=== Section Start ===
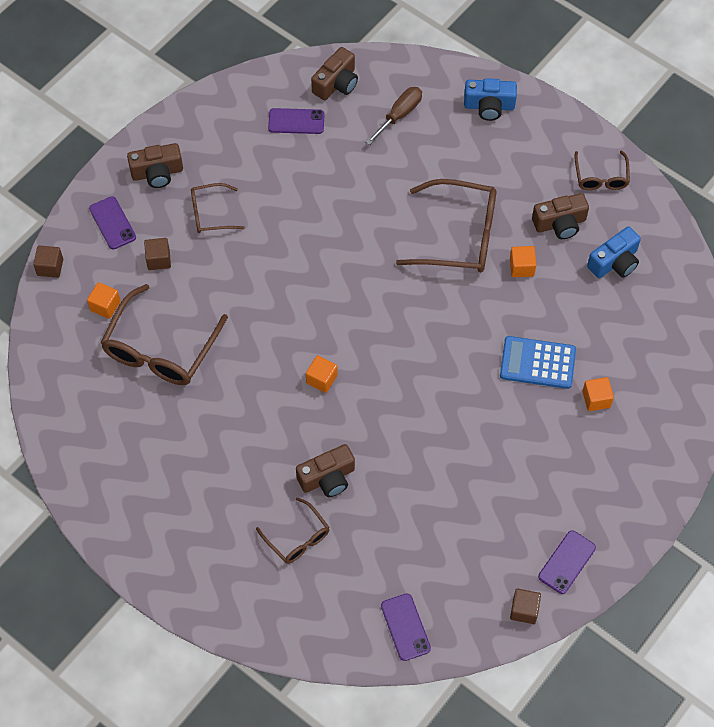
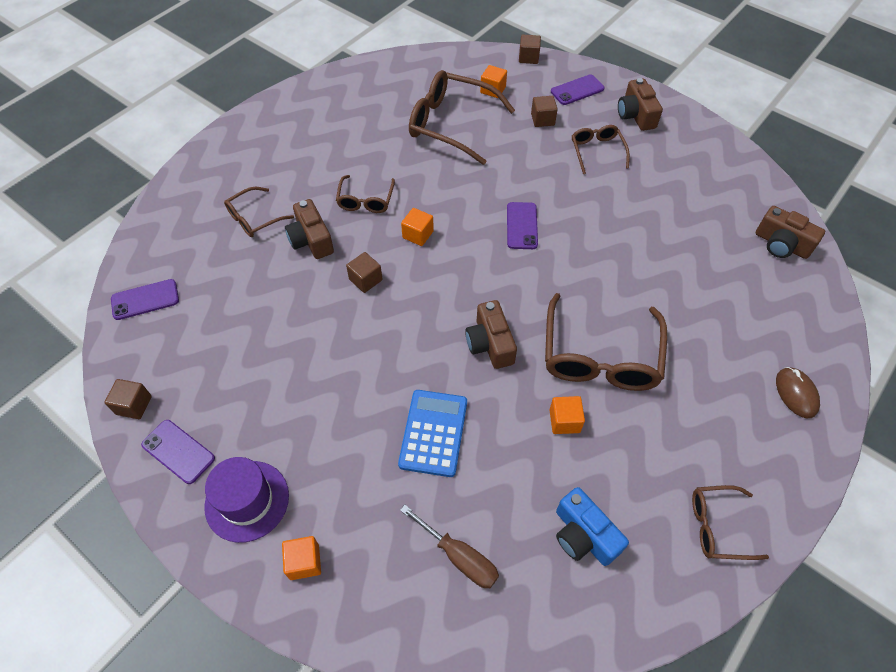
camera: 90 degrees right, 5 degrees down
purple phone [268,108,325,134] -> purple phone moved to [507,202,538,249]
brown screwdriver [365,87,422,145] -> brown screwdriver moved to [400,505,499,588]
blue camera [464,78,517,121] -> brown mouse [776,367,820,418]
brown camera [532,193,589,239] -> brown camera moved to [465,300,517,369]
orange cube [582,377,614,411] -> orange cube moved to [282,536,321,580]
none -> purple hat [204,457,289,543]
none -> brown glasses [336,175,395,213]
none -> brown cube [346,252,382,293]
=== Section End ===
=== Section Start ===
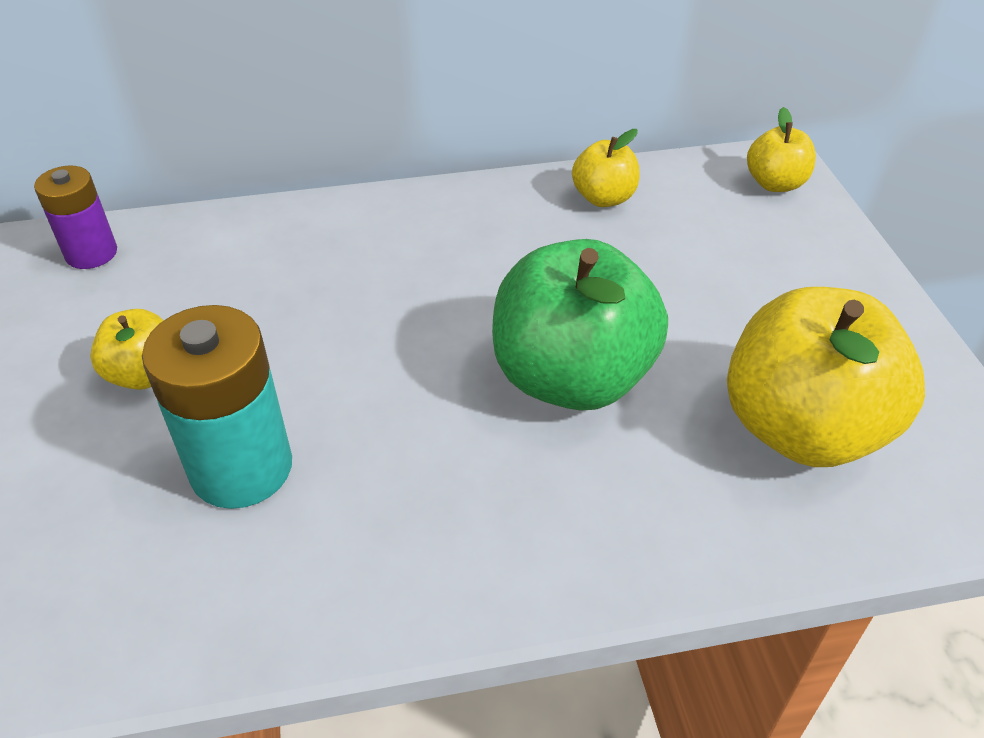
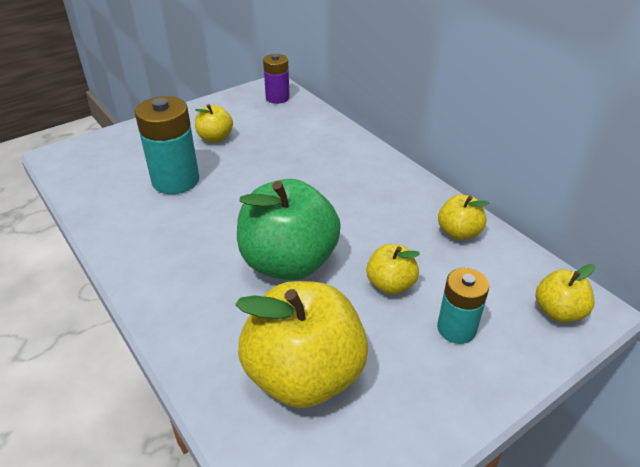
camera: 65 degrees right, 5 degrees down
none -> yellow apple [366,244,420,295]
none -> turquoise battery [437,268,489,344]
=== Section End ===
=== Section Start ===
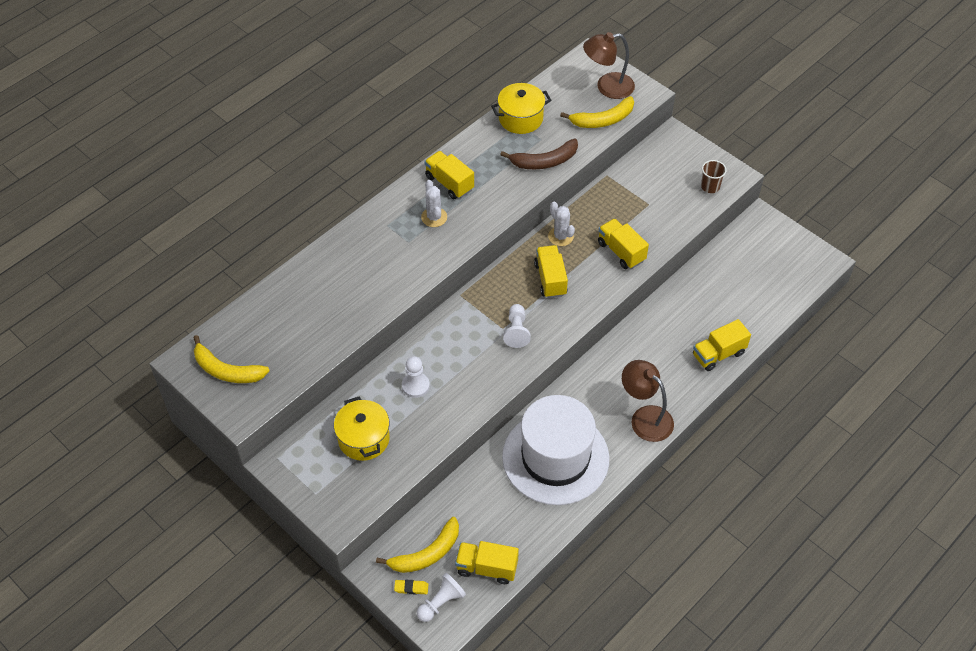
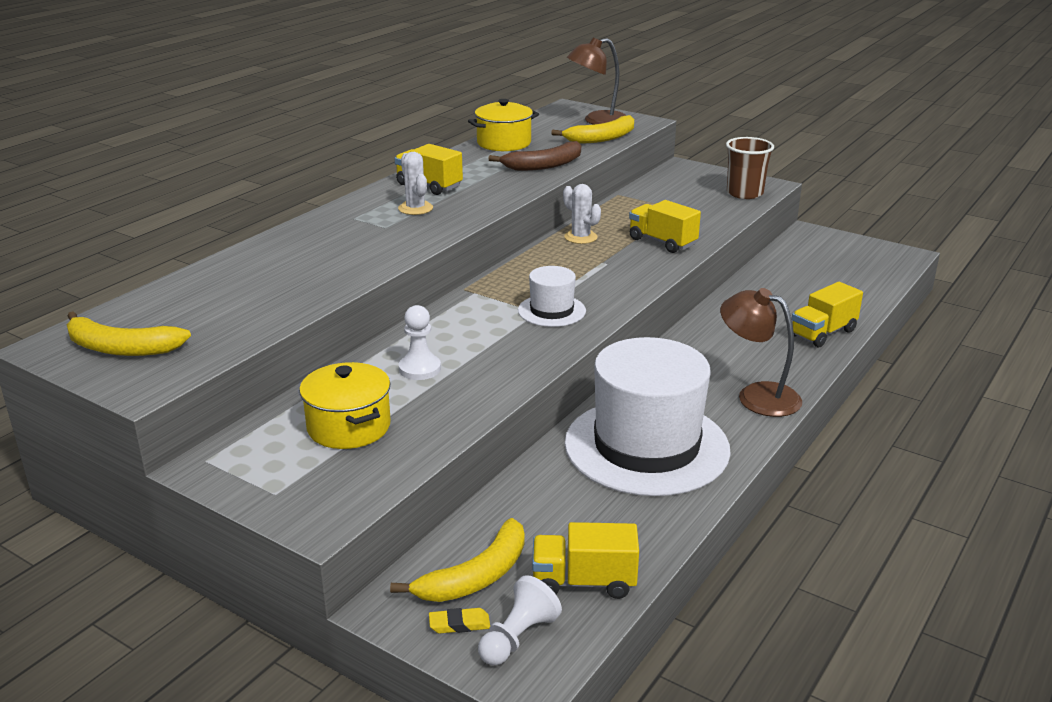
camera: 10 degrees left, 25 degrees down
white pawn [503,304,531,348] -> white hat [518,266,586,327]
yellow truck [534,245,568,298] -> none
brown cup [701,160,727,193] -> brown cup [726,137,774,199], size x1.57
=== Section End ===
### EXERCISE INSTRUCTIONS
With the first line being the one containing "camera: 90 degrees right, 5 degrees down" and the last line the one containing "none -> brown cube [346,252,382,293]", transcribe exactly the lines above that fall in that range.

### TASK SOLUTION
camera: 90 degrees right, 5 degrees down
purple phone [268,108,325,134] -> purple phone moved to [507,202,538,249]
brown screwdriver [365,87,422,145] -> brown screwdriver moved to [400,505,499,588]
blue camera [464,78,517,121] -> brown mouse [776,367,820,418]
brown camera [532,193,589,239] -> brown camera moved to [465,300,517,369]
orange cube [582,377,614,411] -> orange cube moved to [282,536,321,580]
none -> purple hat [204,457,289,543]
none -> brown glasses [336,175,395,213]
none -> brown cube [346,252,382,293]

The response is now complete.